■ Problem details ■
After locating the line with "black cap: 3 -> 0" in the data that follows, return it and every later line exactly, up to and including the line with "turquoise wallet: 7 -> 3".

■ Exercise inputs ■
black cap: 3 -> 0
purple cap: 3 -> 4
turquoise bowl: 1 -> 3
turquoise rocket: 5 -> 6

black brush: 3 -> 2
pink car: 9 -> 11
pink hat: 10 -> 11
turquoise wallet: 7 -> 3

* * *

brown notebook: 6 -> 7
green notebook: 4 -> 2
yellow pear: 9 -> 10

■ Task result ■
black cap: 3 -> 0
purple cap: 3 -> 4
turquoise bowl: 1 -> 3
turquoise rocket: 5 -> 6

black brush: 3 -> 2
pink car: 9 -> 11
pink hat: 10 -> 11
turquoise wallet: 7 -> 3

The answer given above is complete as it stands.